TASK INSTRUCTIONS:
Please reproduce the entire listing below word for word, leaving out the pictures.

TASK DATA:

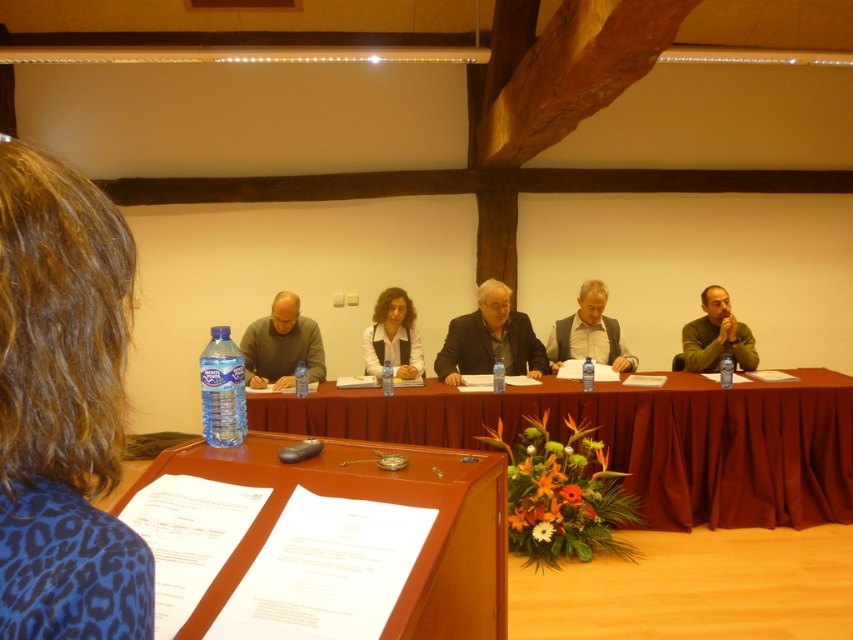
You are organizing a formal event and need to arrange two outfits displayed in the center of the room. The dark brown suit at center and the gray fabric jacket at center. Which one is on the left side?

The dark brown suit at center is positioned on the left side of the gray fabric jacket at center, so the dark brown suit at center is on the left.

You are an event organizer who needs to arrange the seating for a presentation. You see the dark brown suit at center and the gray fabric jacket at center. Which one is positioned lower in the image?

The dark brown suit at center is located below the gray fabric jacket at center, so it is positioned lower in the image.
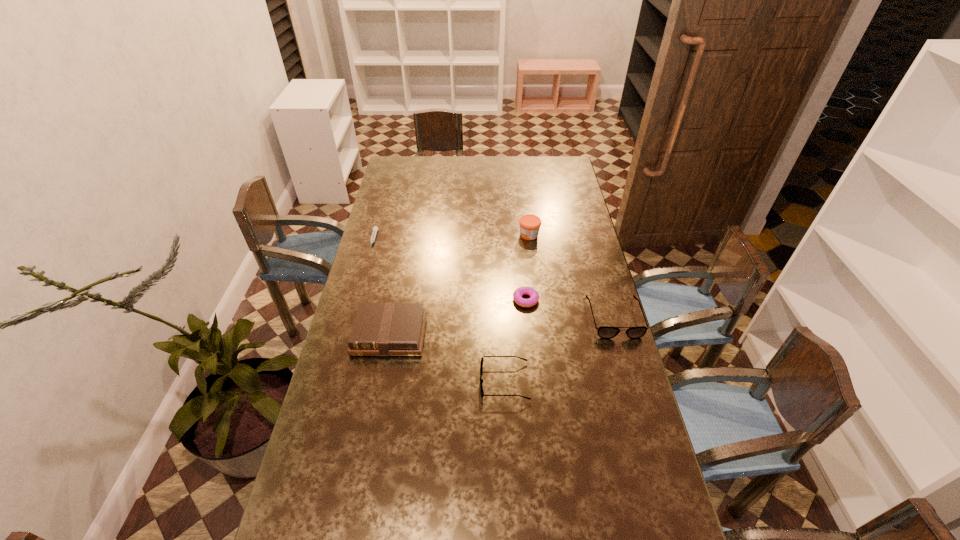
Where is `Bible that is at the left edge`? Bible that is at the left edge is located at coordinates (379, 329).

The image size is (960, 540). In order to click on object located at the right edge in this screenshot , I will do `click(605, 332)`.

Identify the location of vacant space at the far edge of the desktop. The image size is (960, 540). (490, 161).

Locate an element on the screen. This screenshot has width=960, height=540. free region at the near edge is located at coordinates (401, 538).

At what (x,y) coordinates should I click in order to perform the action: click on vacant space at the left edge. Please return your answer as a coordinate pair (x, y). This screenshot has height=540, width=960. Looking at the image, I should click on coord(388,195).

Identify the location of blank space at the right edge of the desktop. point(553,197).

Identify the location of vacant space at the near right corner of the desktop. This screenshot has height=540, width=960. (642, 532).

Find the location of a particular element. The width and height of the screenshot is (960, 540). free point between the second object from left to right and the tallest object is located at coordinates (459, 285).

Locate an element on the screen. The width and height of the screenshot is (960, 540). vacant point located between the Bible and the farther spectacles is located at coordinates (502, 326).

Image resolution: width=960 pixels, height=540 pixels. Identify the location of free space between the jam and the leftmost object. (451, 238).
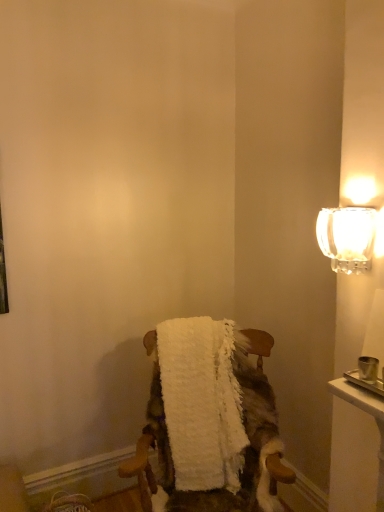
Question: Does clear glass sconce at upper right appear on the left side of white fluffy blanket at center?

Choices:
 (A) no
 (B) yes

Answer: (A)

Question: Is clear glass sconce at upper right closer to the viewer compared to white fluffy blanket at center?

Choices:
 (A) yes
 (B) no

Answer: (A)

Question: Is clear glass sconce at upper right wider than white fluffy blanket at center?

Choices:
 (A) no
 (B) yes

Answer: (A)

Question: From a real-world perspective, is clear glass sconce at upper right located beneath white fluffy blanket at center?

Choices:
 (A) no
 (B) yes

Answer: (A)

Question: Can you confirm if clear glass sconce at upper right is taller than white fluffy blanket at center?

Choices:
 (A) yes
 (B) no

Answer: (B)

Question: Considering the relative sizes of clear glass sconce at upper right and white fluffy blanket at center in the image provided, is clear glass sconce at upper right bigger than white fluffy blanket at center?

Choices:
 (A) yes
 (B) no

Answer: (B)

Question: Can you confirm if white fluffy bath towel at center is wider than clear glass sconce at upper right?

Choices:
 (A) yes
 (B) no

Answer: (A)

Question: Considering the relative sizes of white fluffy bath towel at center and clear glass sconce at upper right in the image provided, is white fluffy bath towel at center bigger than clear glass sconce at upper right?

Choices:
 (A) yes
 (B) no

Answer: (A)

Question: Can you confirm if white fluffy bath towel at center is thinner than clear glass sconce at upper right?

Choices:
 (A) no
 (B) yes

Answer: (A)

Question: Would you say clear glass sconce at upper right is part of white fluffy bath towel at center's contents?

EXPECTED OUTPUT:
You are organizing a formal event and need to arrange two outfits displayed in the center of the room. The dark brown suit at center and the gray fabric jacket at center. Which one is on the left side?

The dark brown suit at center is positioned on the left side of the gray fabric jacket at center, so the dark brown suit at center is on the left.

You are an event organizer who needs to arrange the seating for a presentation. You see the dark brown suit at center and the gray fabric jacket at center. Which one is positioned lower in the image?

The dark brown suit at center is located below the gray fabric jacket at center, so it is positioned lower in the image.
Where is `Bible that is at the left edge`? Bible that is at the left edge is located at coordinates (379, 329).

The image size is (960, 540). In order to click on object located at the right edge in this screenshot , I will do `click(605, 332)`.

Identify the location of vacant space at the far edge of the desktop. The image size is (960, 540). (490, 161).

Locate an element on the screen. This screenshot has width=960, height=540. free region at the near edge is located at coordinates (401, 538).

At what (x,y) coordinates should I click in order to perform the action: click on vacant space at the left edge. Please return your answer as a coordinate pair (x, y). This screenshot has height=540, width=960. Looking at the image, I should click on coord(388,195).

Identify the location of blank space at the right edge of the desktop. point(553,197).

Identify the location of vacant space at the near right corner of the desktop. This screenshot has height=540, width=960. (642, 532).

Find the location of a particular element. The width and height of the screenshot is (960, 540). free point between the second object from left to right and the tallest object is located at coordinates (459, 285).

Locate an element on the screen. The width and height of the screenshot is (960, 540). vacant point located between the Bible and the farther spectacles is located at coordinates (502, 326).

Image resolution: width=960 pixels, height=540 pixels. Identify the location of free space between the jam and the leftmost object. (451, 238).
Question: Does clear glass sconce at upper right appear on the left side of white fluffy blanket at center?

Choices:
 (A) no
 (B) yes

Answer: (A)

Question: Is clear glass sconce at upper right closer to the viewer compared to white fluffy blanket at center?

Choices:
 (A) yes
 (B) no

Answer: (A)

Question: Is clear glass sconce at upper right wider than white fluffy blanket at center?

Choices:
 (A) no
 (B) yes

Answer: (A)

Question: From a real-world perspective, is clear glass sconce at upper right located beneath white fluffy blanket at center?

Choices:
 (A) no
 (B) yes

Answer: (A)

Question: Can you confirm if clear glass sconce at upper right is taller than white fluffy blanket at center?

Choices:
 (A) yes
 (B) no

Answer: (B)

Question: Considering the relative sizes of clear glass sconce at upper right and white fluffy blanket at center in the image provided, is clear glass sconce at upper right bigger than white fluffy blanket at center?

Choices:
 (A) yes
 (B) no

Answer: (B)

Question: Can you confirm if white fluffy bath towel at center is wider than clear glass sconce at upper right?

Choices:
 (A) yes
 (B) no

Answer: (A)

Question: Considering the relative sizes of white fluffy bath towel at center and clear glass sconce at upper right in the image provided, is white fluffy bath towel at center bigger than clear glass sconce at upper right?

Choices:
 (A) yes
 (B) no

Answer: (A)

Question: Can you confirm if white fluffy bath towel at center is thinner than clear glass sconce at upper right?

Choices:
 (A) no
 (B) yes

Answer: (A)

Question: Would you say clear glass sconce at upper right is part of white fluffy bath towel at center's contents?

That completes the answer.